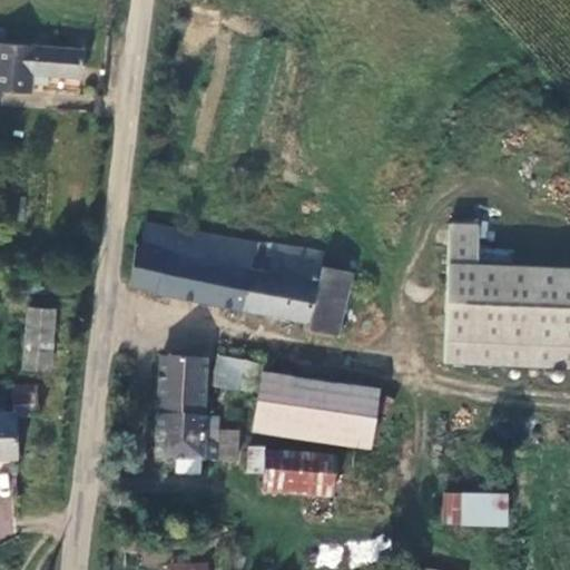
[(61,40),(0,37),(0,81),(13,81),(16,65),(59,66),(61,40)]
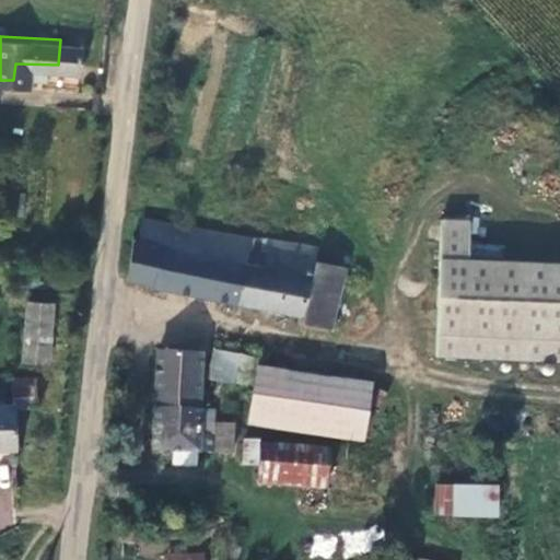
[(415,241),(447,241),(446,205),(416,202),(415,241)]
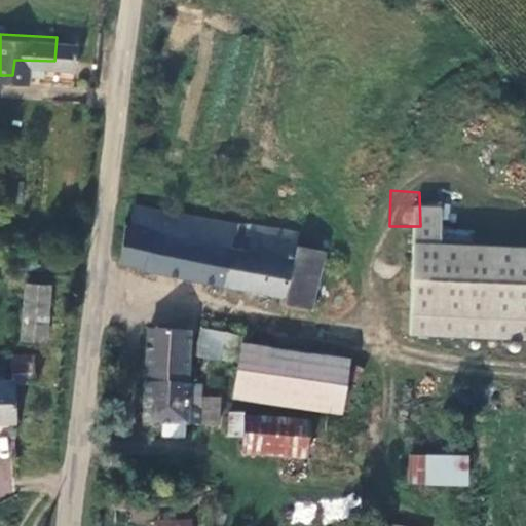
[(293,293),(300,234),(274,230),(276,216),(230,207),(225,236),(208,232),(210,212),(118,194),(115,214),(106,212),(103,253),(264,280),(266,288),(293,293)]
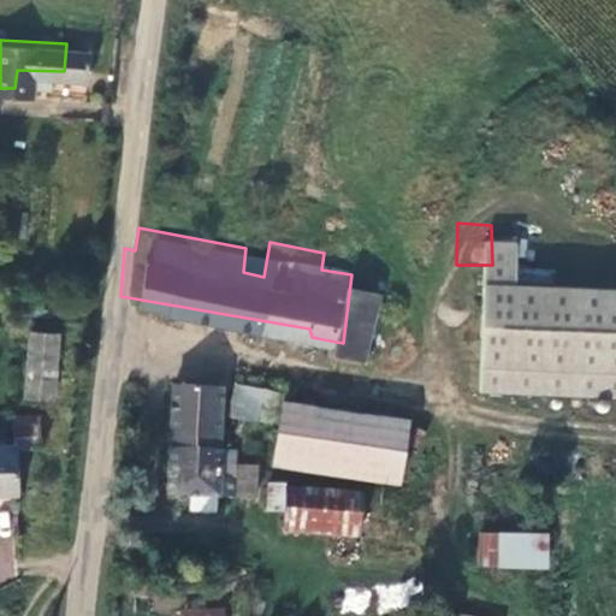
[(615,375),(615,268),(492,265),(456,265),(455,369),(615,375)]
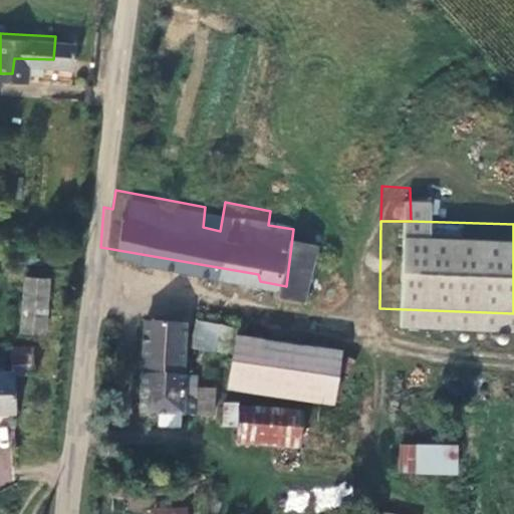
[(26,265),(8,265),(5,318),(24,319),(26,265)]
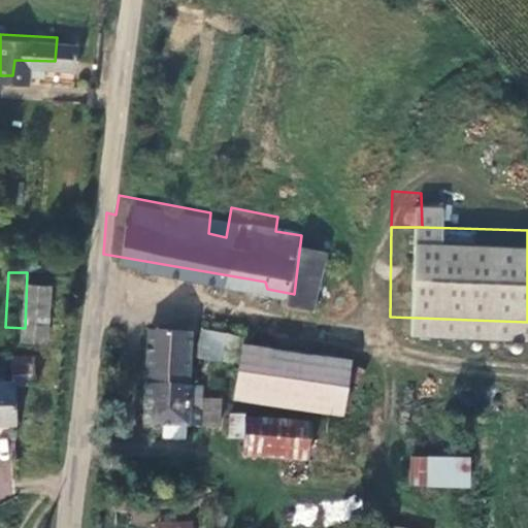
[(200,302),(185,300),(183,342),(219,349),(223,323),(200,319),(200,302)]
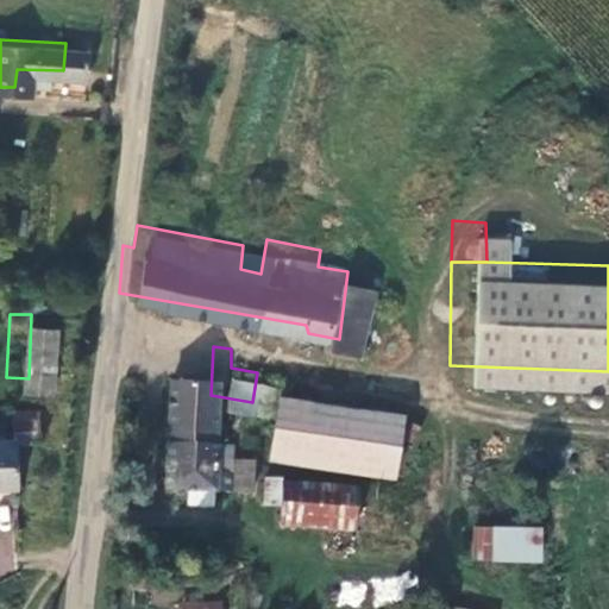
[(199,473),(209,475),(212,443),(194,438),(198,364),(155,363),(146,469),(169,471),(169,485),(175,488),(196,489),(199,473)]
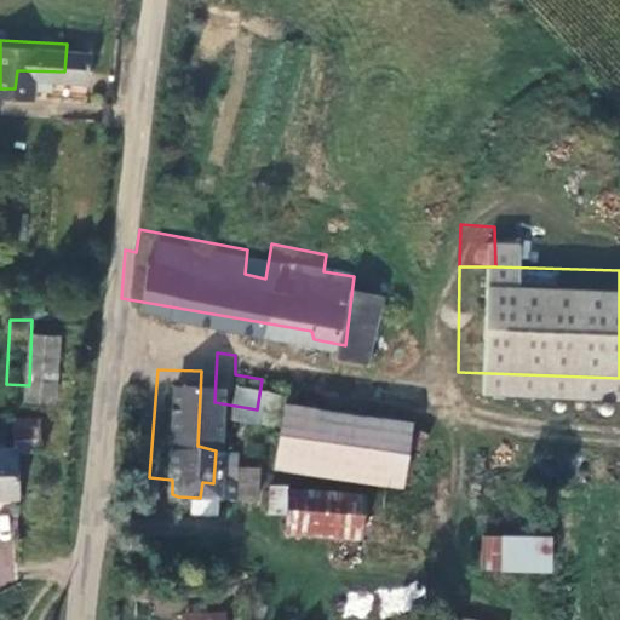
[(259,448),(380,469),(388,409),(269,390),(259,448)]
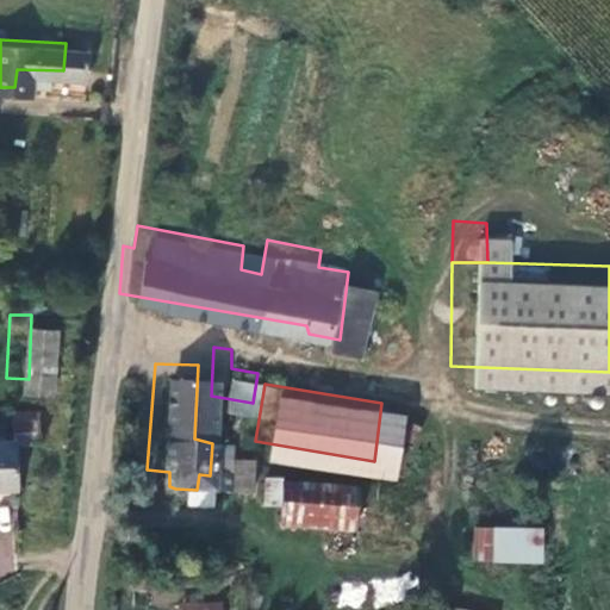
[(20,402),(0,402),(0,433),(22,433),(20,402)]
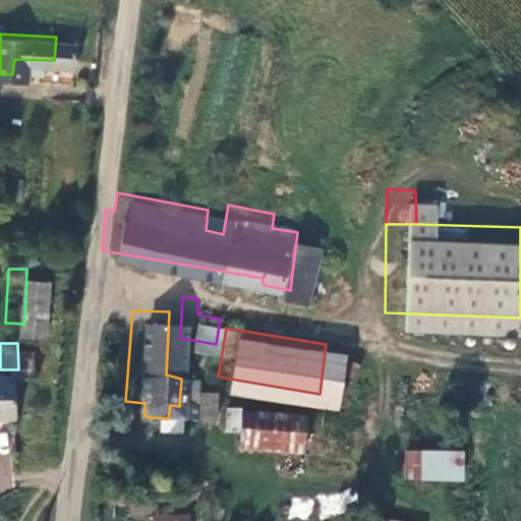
[(200,380),(181,379),(179,406),(199,406),(200,380)]
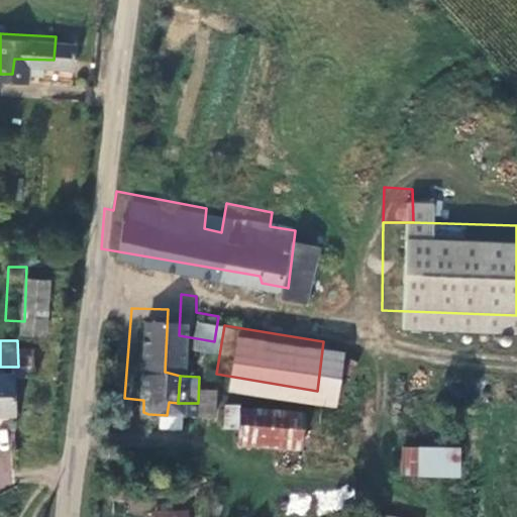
[(221,430),(282,432),(284,399),(224,398),(221,430)]
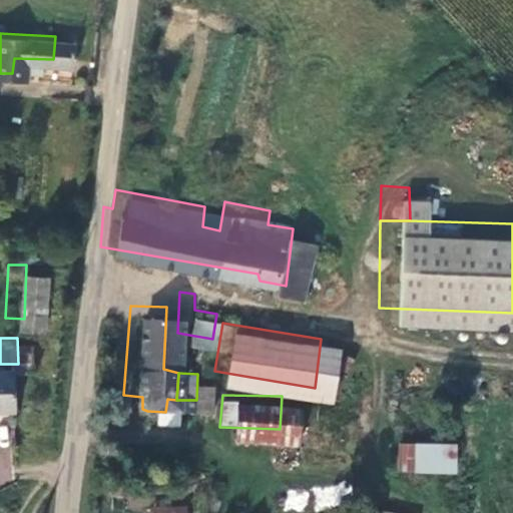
[(397,442),(396,473),(457,474),(458,444),(397,442)]
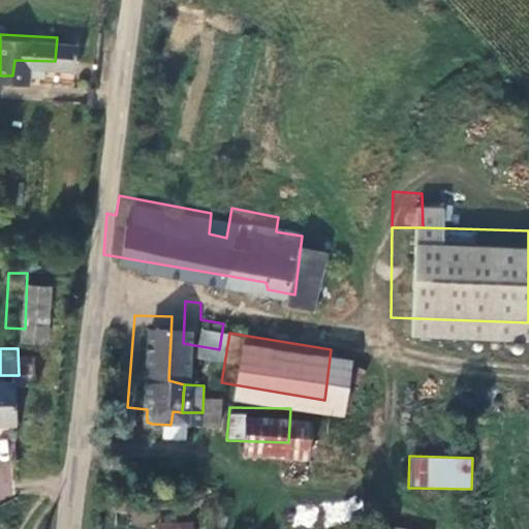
[(294,525),(315,527),(316,507),(296,505),(294,525)]
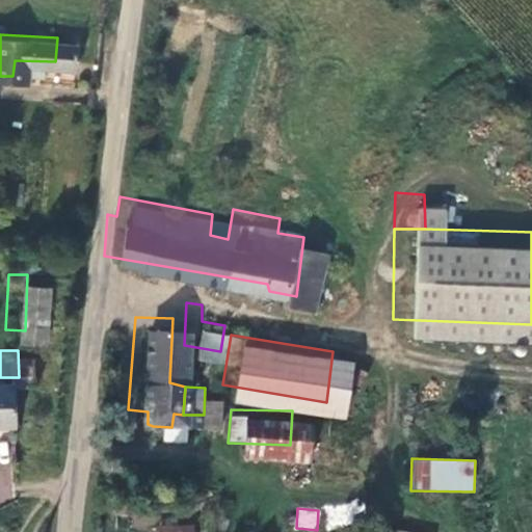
[(194,531),(193,523),(155,526),(155,531),(194,531)]
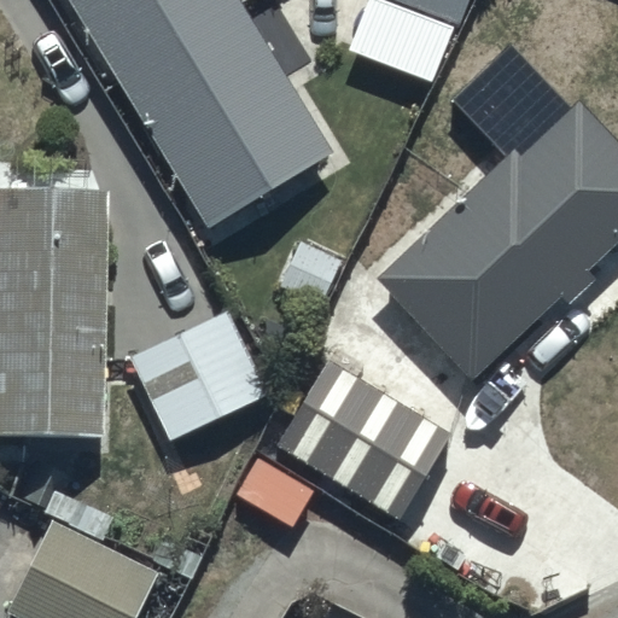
[(68,0),(205,226),(327,151),(235,0),(68,0)]
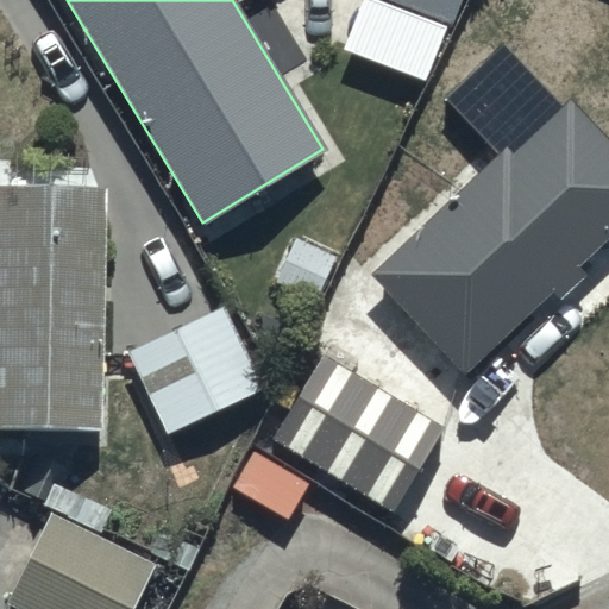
[(460,0),(364,0),(344,58),(415,85),(439,22),(452,26),(460,0)]
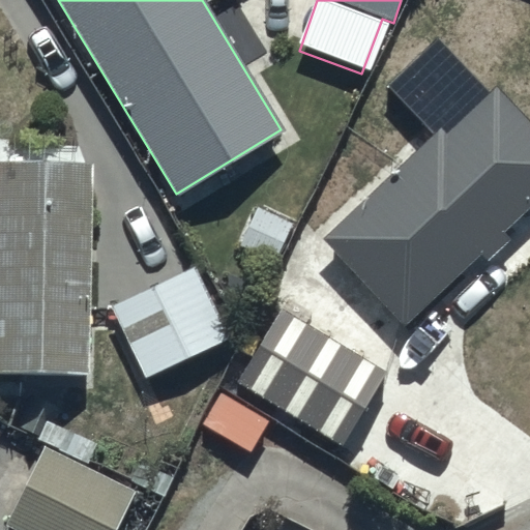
[(320,237),(405,325),(477,254),(483,261),(507,237),(500,231),(529,201),(529,119),(495,83),(444,131),(437,124),(320,237)]
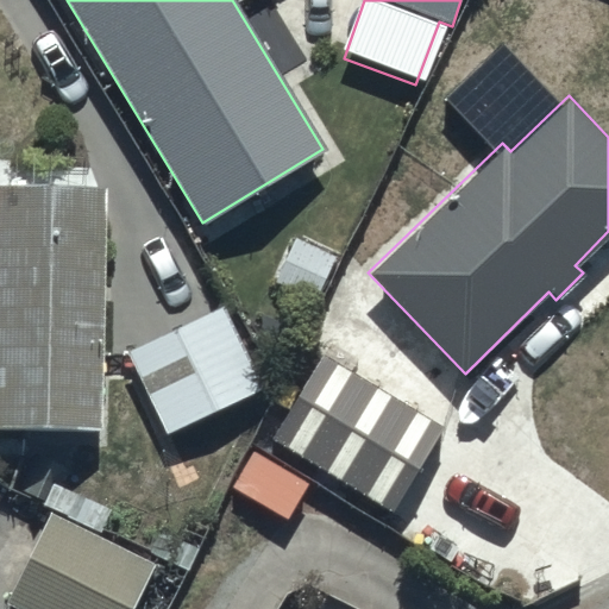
[(0,425),(99,427),(102,187),(0,184),(0,425)]
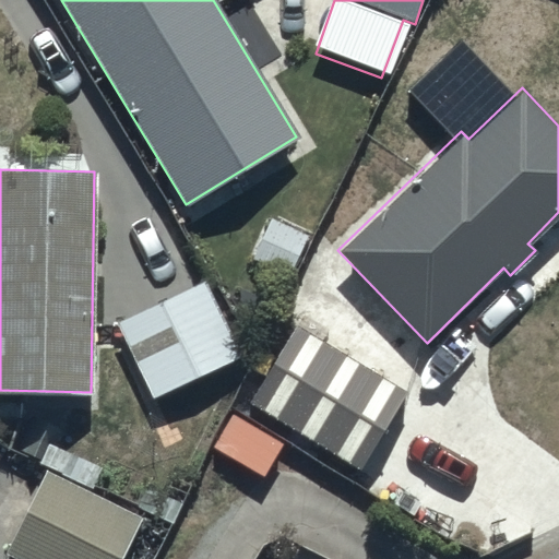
[(204,282),(114,323),(153,400),(241,355),(204,282)]
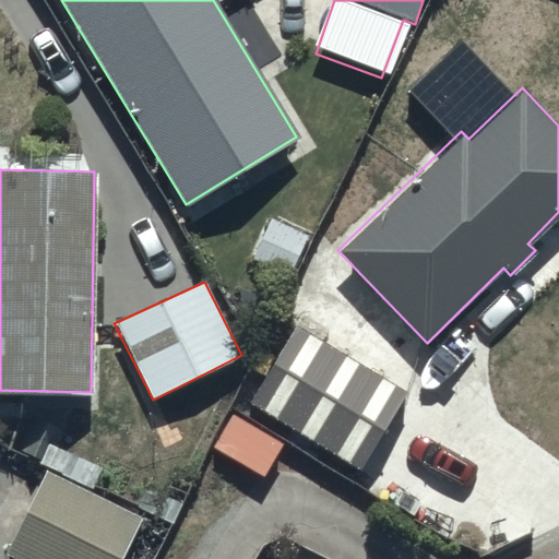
[(245,401),(359,468),(404,392),(289,324),(245,401)]
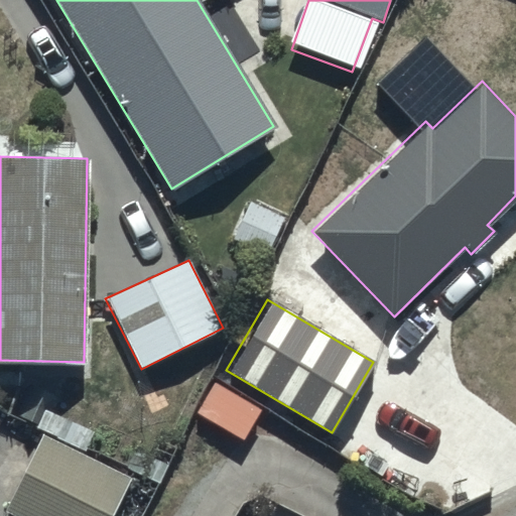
[(109,515),(129,476),(41,432),(1,513),(6,515),(109,515)]
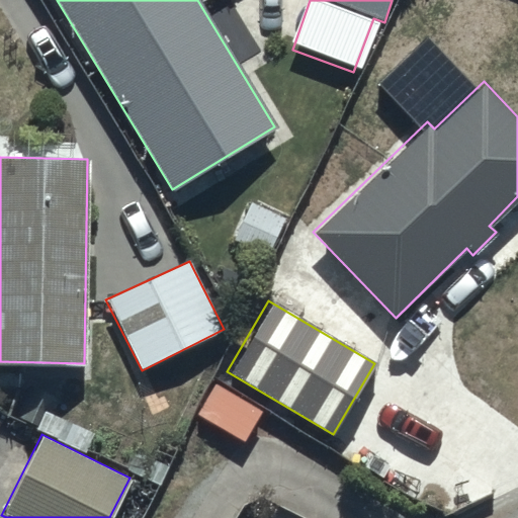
All buildings are outlined.
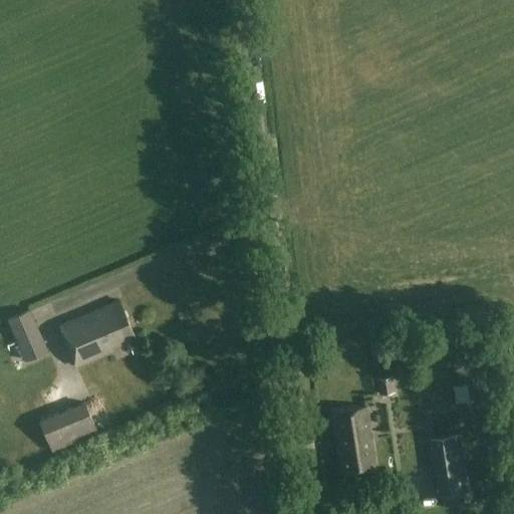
[(136,337),(120,300),(59,325),(76,366),(113,351),(112,347),(136,337)]
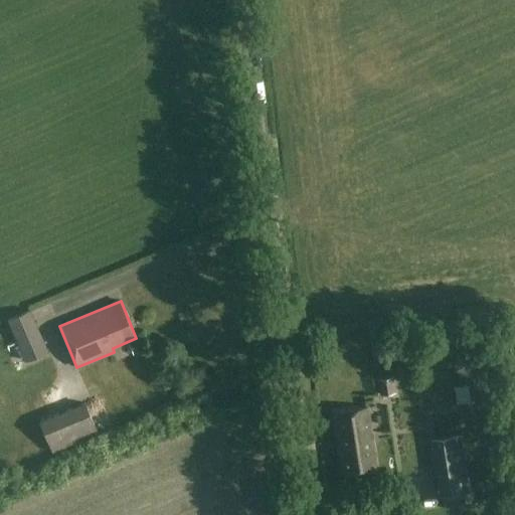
[(47,352),(30,311),(6,321),(24,362),(47,352)]
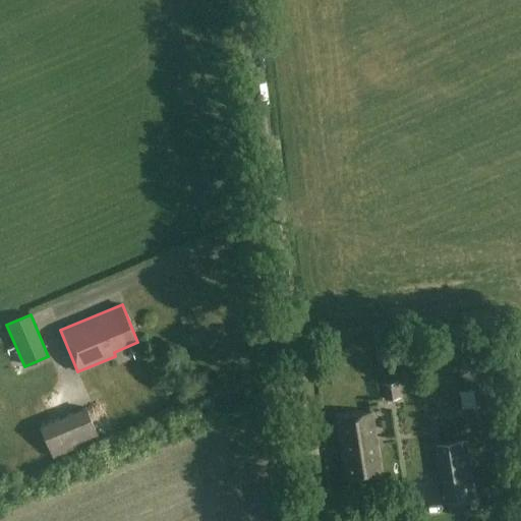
[(99,439),(85,408),(40,427),(53,458),(99,439)]
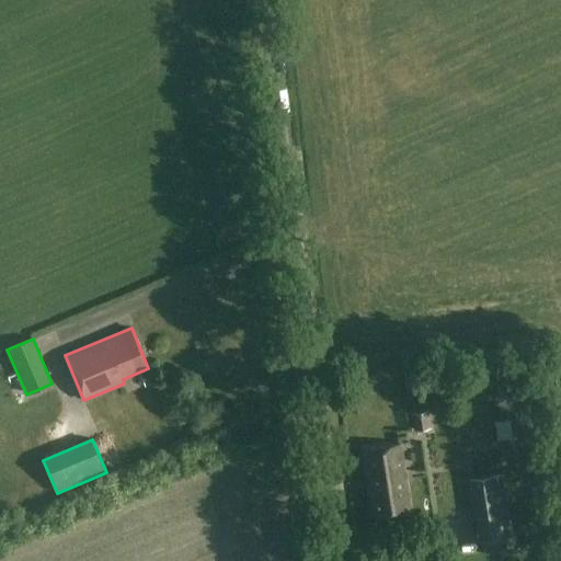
[(410,512),(400,443),(363,448),(374,517),(410,512)]
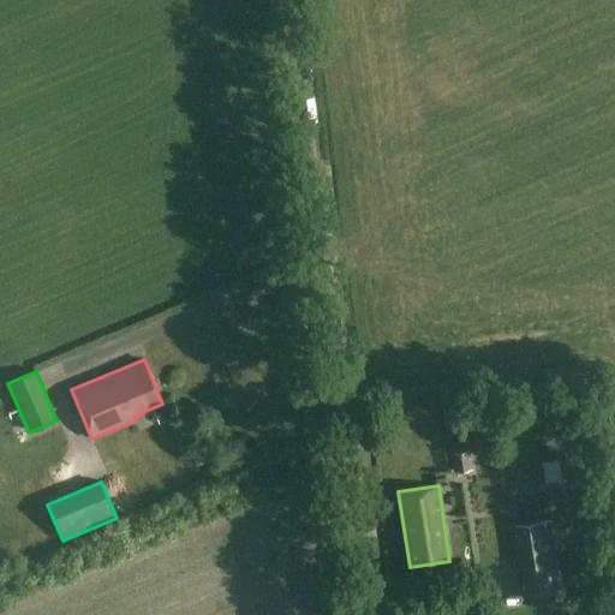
[(561,587),(550,520),(514,525),(525,593),(561,587)]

#####

Assignment:
The lines above must be transcribed exactly, with every picture left out.

Response:
[(61,40),(0,37),(0,81),(13,81),(16,65),(59,66),(61,40)]
[(415,241),(447,241),(446,205),(416,202),(415,241)]
[(293,293),(300,234),(274,230),(276,216),(230,207),(225,236),(208,232),(210,212),(118,194),(115,214),(106,212),(103,253),(264,280),(266,288),(293,293)]
[(615,375),(615,268),(492,265),(456,265),(455,369),(615,375)]
[(26,265),(8,265),(5,318),(24,319),(26,265)]
[(200,302),(185,300),(183,342),(219,349),(223,323),(200,319),(200,302)]
[(199,473),(209,475),(212,443),(194,438),(198,364),(155,363),(146,469),(169,471),(169,485),(175,488),(196,489),(199,473)]
[(259,448),(380,469),(388,409),(269,390),(259,448)]
[(20,402),(0,402),(0,433),(22,433),(20,402)]
[(200,380),(181,379),(179,406),(199,406),(200,380)]
[(221,430),(282,432),(284,399),(224,398),(221,430)]
[(397,442),(396,473),(457,474),(458,444),(397,442)]
[(294,525),(315,527),(316,507),(296,505),(294,525)]
[(194,531),(193,523),(155,526),(155,531),(194,531)]
[(68,0),(205,226),(327,151),(235,0),(68,0)]
[(460,0),(364,0),(344,58),(415,85),(439,22),(452,26),(460,0)]
[(320,237),(405,325),(477,254),(483,261),(507,237),(500,231),(529,201),(529,119),(495,83),(444,131),(437,124),(320,237)]
[(0,425),(99,427),(102,187),(0,184),(0,425)]
[(204,282),(114,323),(153,400),(241,355),(204,282)]
[(245,401),(359,468),(404,392),(289,324),(245,401)]
[(109,515),(129,476),(41,432),(1,513),(6,515),(109,515)]
All buildings are outlined.
[(136,337),(120,300),(59,325),(76,366),(113,351),(112,347),(136,337)]
[(47,352),(30,311),(6,321),(24,362),(47,352)]
[(99,439),(85,408),(40,427),(53,458),(99,439)]
[(410,512),(400,443),(363,448),(374,517),(410,512)]
[(561,587),(550,520),(514,525),(525,593),(561,587)]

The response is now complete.